◆ WHAT YOU WILL DO
Copy all lines in the material holding the string "TEMP".

◆ DATA SECTION
******

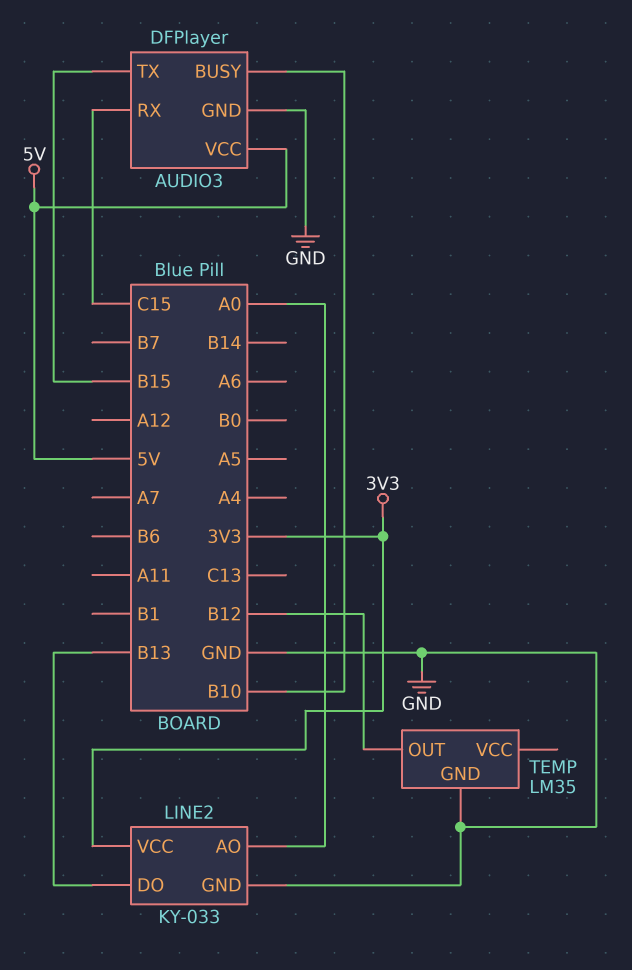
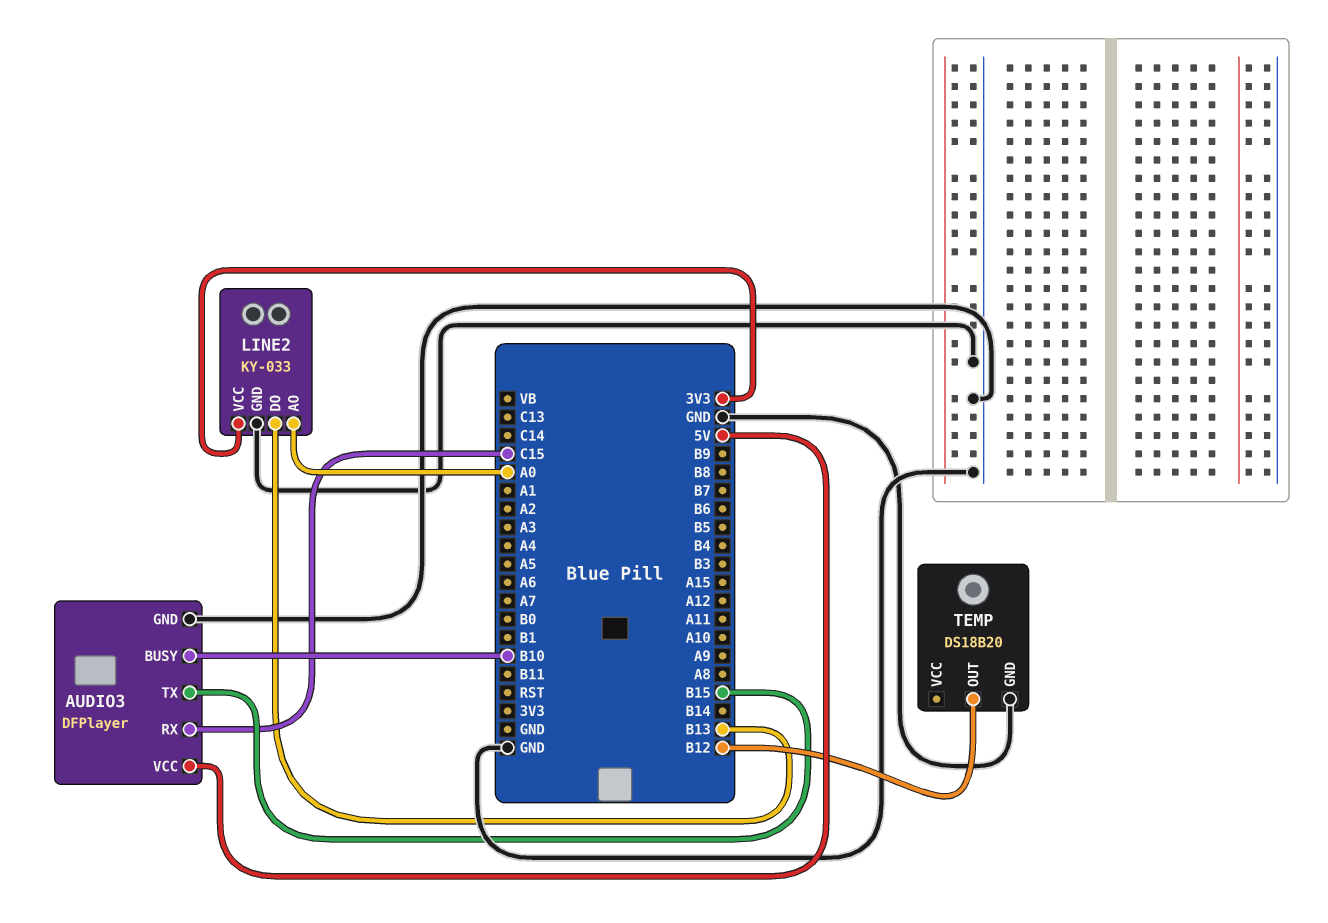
TEMP: LM35 -> DS18B20

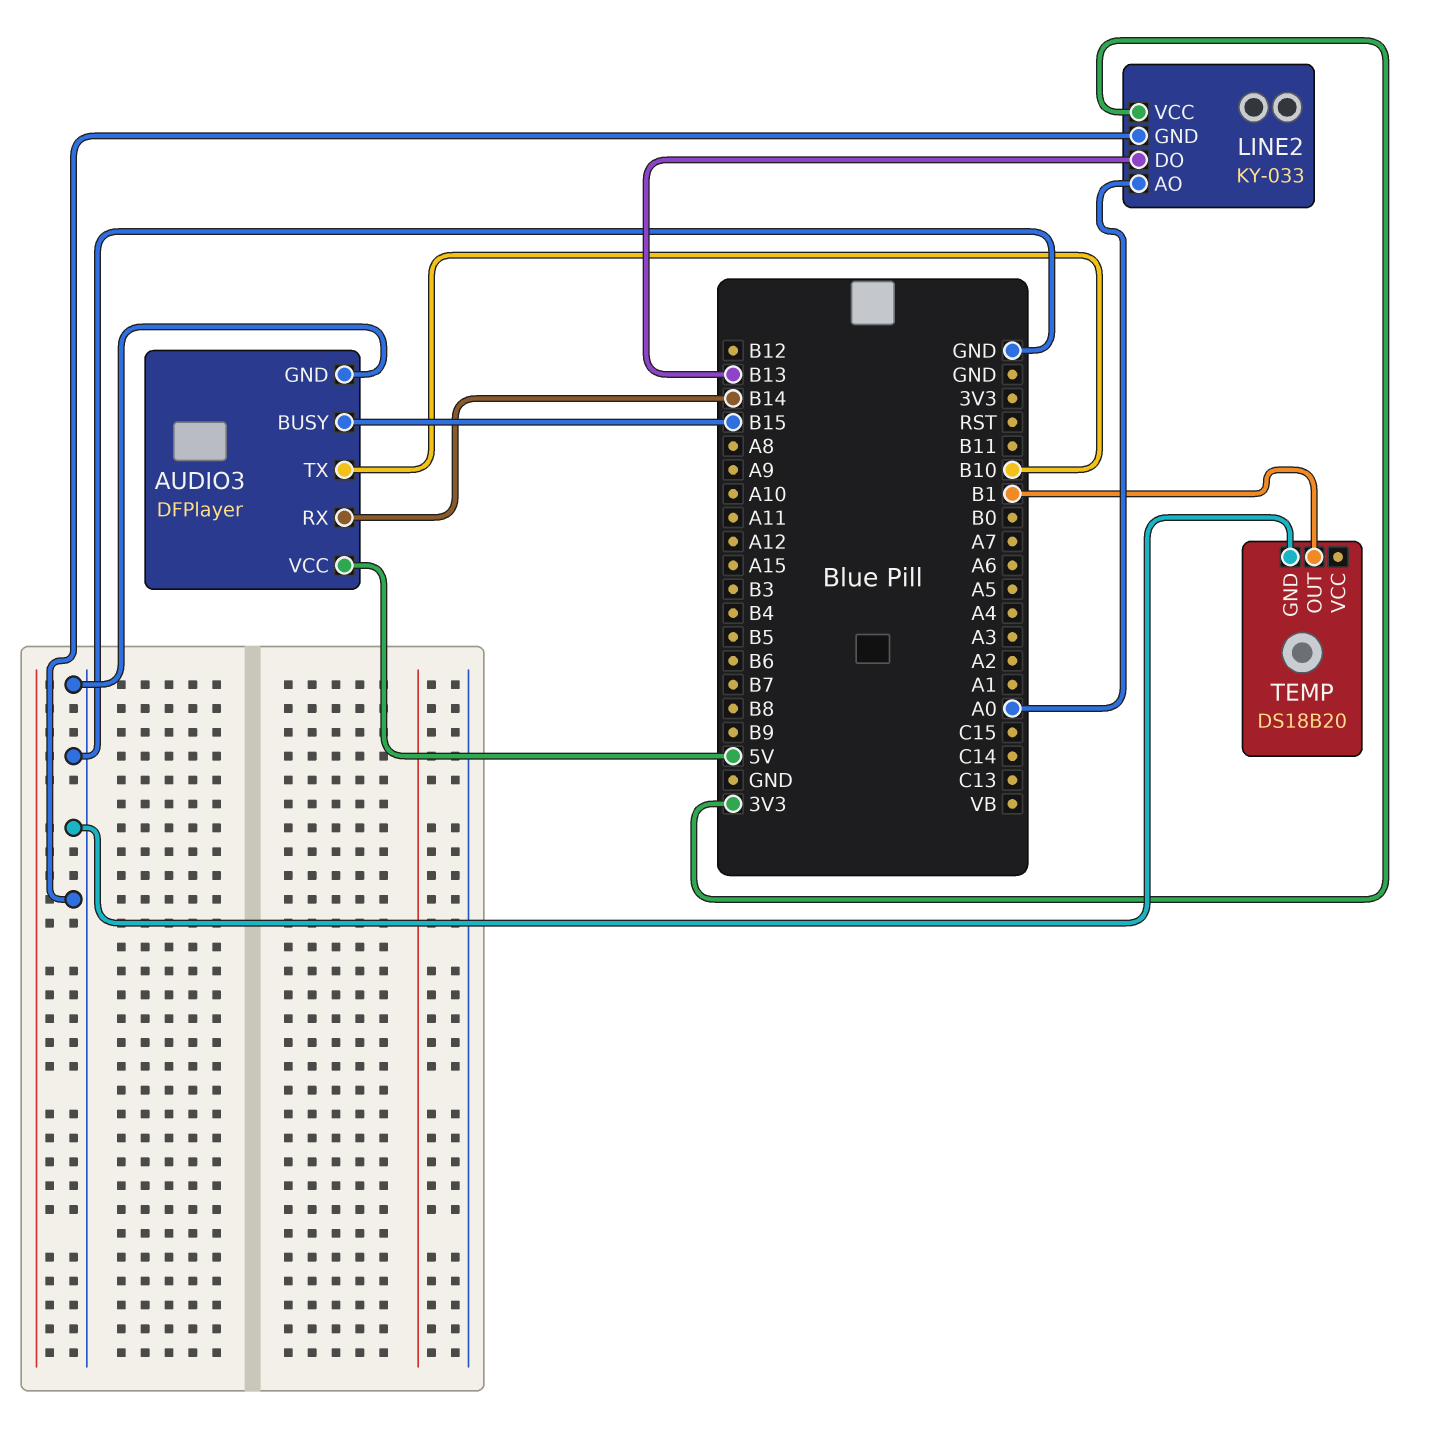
AUDIO3 pin BUSY: B10 -> B15
AUDIO3 pin RX: C15 -> B14
AUDIO3 pin TX: B15 -> B10
TEMP pin OUT: B12 -> B1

******

◆ EXPECTED ANSWER
TEMP: LM35 -> DS18B20
TEMP pin OUT: B12 -> B1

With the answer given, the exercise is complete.